#### INPUT DATA
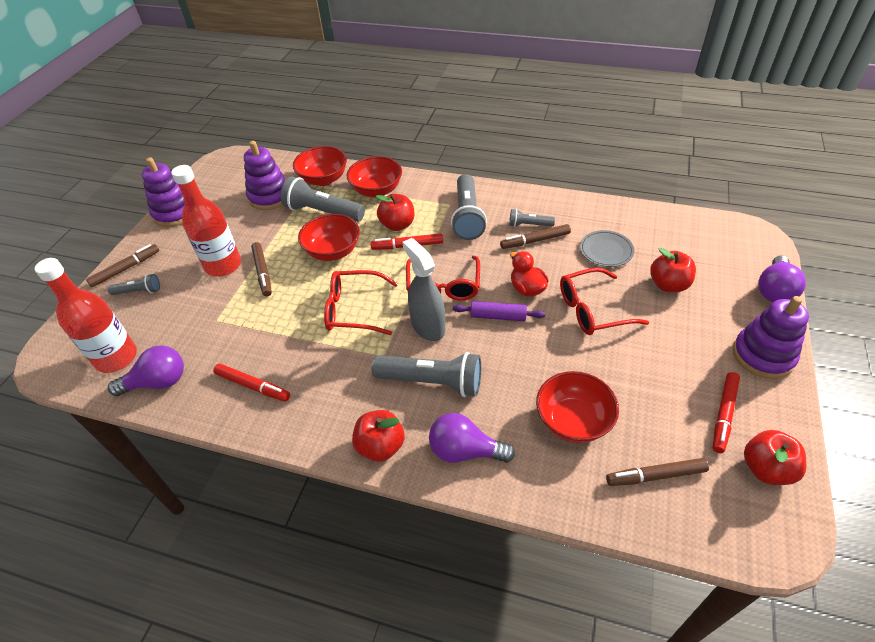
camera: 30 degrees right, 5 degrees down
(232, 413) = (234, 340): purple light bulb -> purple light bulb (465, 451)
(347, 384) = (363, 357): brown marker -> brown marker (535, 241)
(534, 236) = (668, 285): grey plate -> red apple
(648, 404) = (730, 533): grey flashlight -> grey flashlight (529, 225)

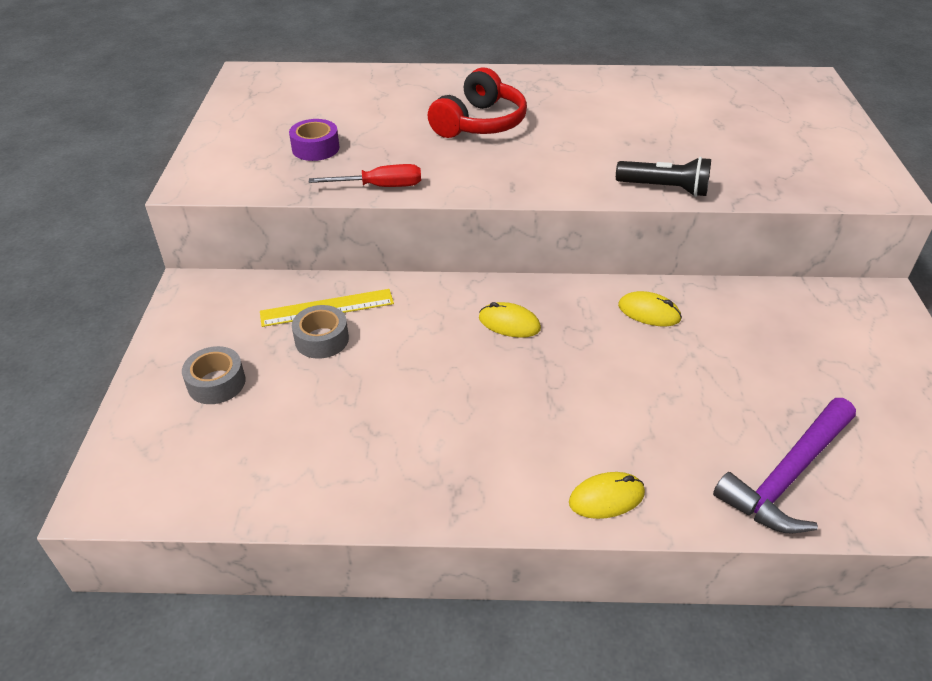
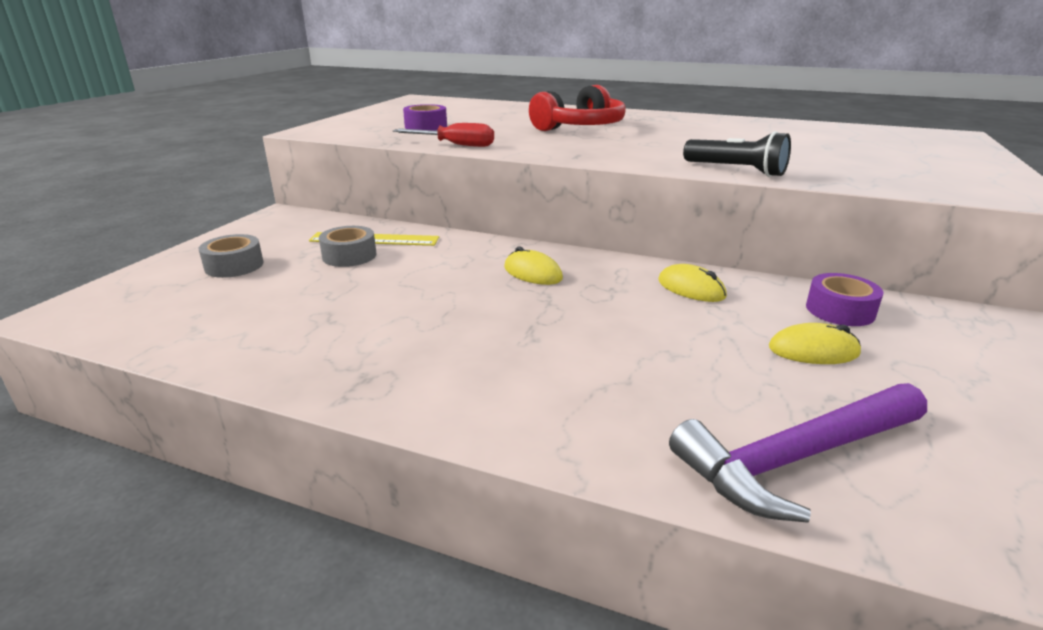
camera: 20 degrees right, 15 degrees down
(606, 498) = (529, 423): yellow mouse -> yellow mouse (813, 350)
(767, 312) = (840, 310): none -> purple tape

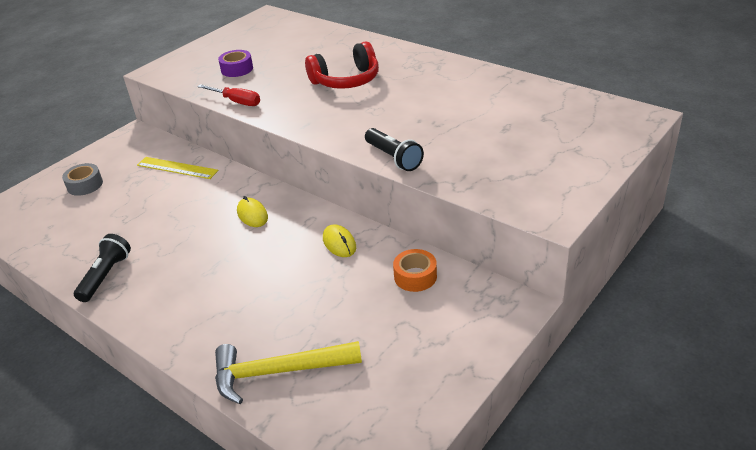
camera: 20 degrees right, 10 degrees up
(345, 365) = (105, 276): none -> black flashlight
(349, 256) = (153, 183): grey tape -> none
(796, 458) = (278, 372): purple hammer -> yellow hammer
(813, 350) = (362, 306): yellow mouse -> none
(840, 310) = (415, 276): purple tape -> orange tape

#### PROBLEM TO WORK ON
Set the listing down verbatim, excluding pictures.

#### RESPONSE AREA
camera: 30 degrees right, 5 degrees down
(232, 413) = (234, 340): purple light bulb -> purple light bulb (465, 451)
(347, 384) = (363, 357): brown marker -> brown marker (535, 241)
(534, 236) = (668, 285): grey plate -> red apple
(648, 404) = (730, 533): grey flashlight -> grey flashlight (529, 225)

camera: 20 degrees right, 15 degrees down
(606, 498) = (529, 423): yellow mouse -> yellow mouse (813, 350)
(767, 312) = (840, 310): none -> purple tape

camera: 20 degrees right, 10 degrees up
(345, 365) = (105, 276): none -> black flashlight
(349, 256) = (153, 183): grey tape -> none
(796, 458) = (278, 372): purple hammer -> yellow hammer
(813, 350) = (362, 306): yellow mouse -> none
(840, 310) = (415, 276): purple tape -> orange tape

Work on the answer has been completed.